▸ **What you will do**: Copy out each line containing "vase" from the entries below.

Task input section start

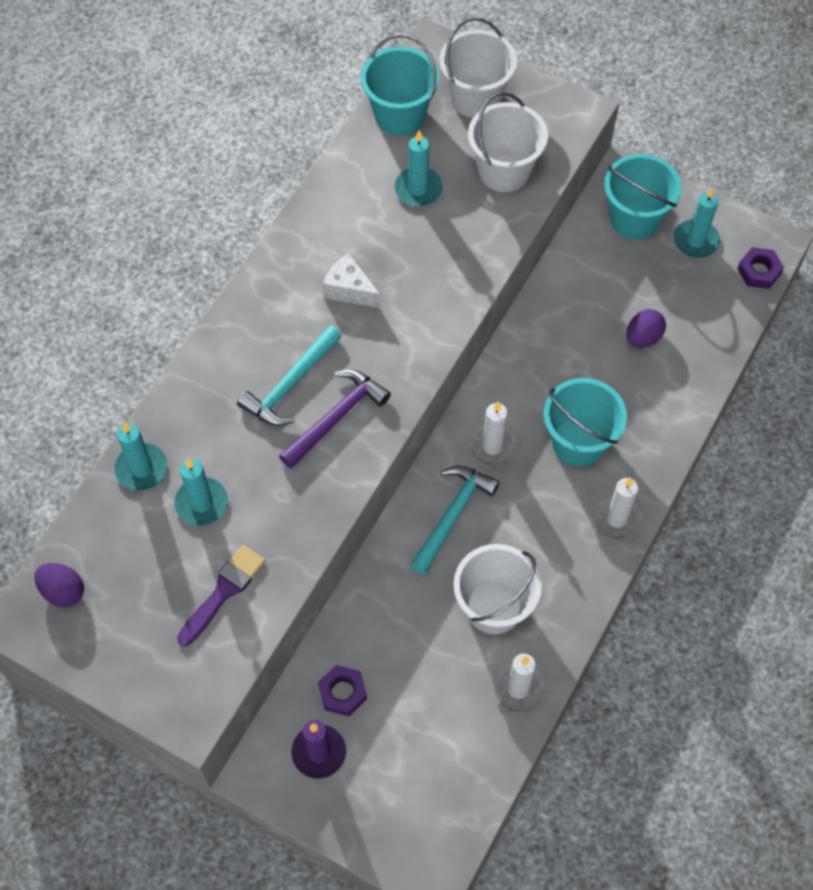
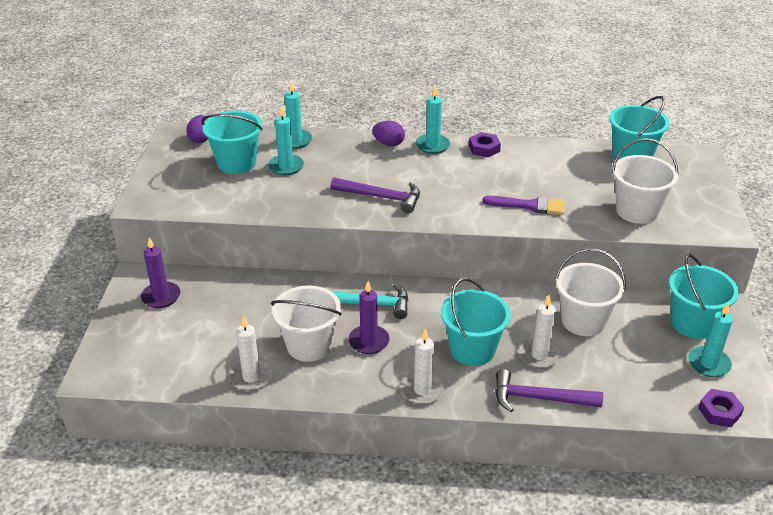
camera: 65 degrees right, 25 degrees down
purple brush [177,545,265,646] -> purple brush moved to [482,196,565,215]
turquoise hammer [237,325,342,426] -> none
purple nut [318,665,367,716] -> purple nut moved to [469,132,501,157]
white cheese [323,253,381,308] -> none
turquoise candle [394,130,443,206] -> turquoise candle moved to [416,86,450,154]
white bucket [440,17,517,118] -> white bucket moved to [555,248,626,336]
white candle [468,402,518,467] -> white candle moved to [519,295,562,369]
purple egg [627,309,666,348] -> purple egg moved to [372,121,405,146]
none -> turquoise bucket [201,111,263,174]
none -> purple candle [349,281,390,354]
none -> purple hammer [495,369,603,412]

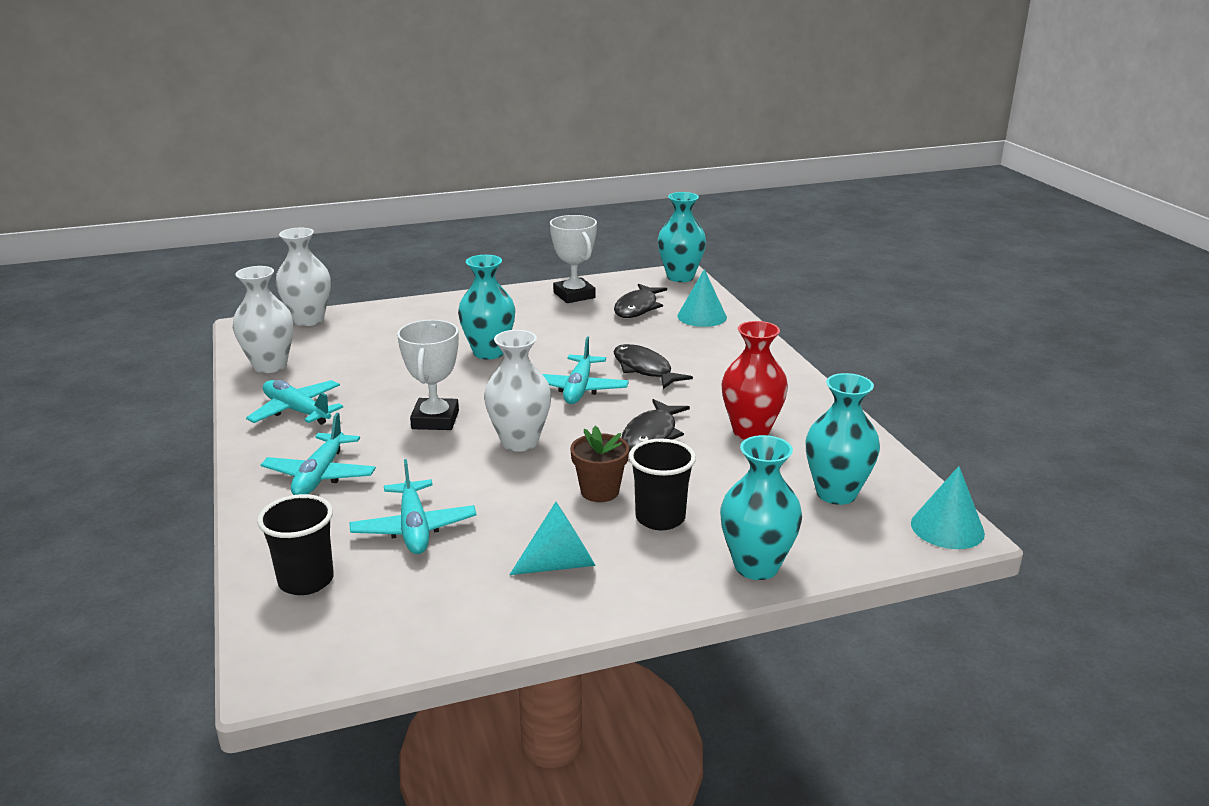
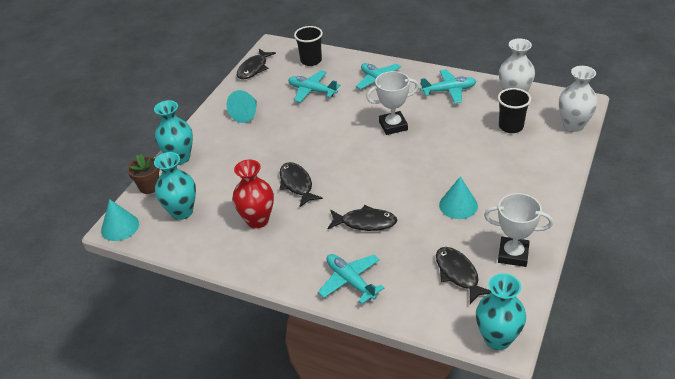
camera: 135 degrees right, 15 degrees up
white trophy [397,320,459,430] -> white trophy turned 60 degrees counterclockwise [366,71,419,135]
turquoise vase [458,255,515,360] -> none
white vase [484,330,551,452] -> none
turquoise plane [542,337,629,404] -> turquoise plane moved to [318,254,384,304]
brown flower pot [570,426,629,502] -> brown flower pot moved to [127,154,160,194]
black cup [629,439,696,530] -> black cup moved to [498,88,531,133]
turquoise cone [677,269,727,327] -> turquoise cone moved to [439,177,478,219]
none -> black fish [237,49,276,79]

Task input section end

▸ **Exercise solution**:
turquoise vase [458,255,515,360] -> none
white vase [484,330,551,452] -> none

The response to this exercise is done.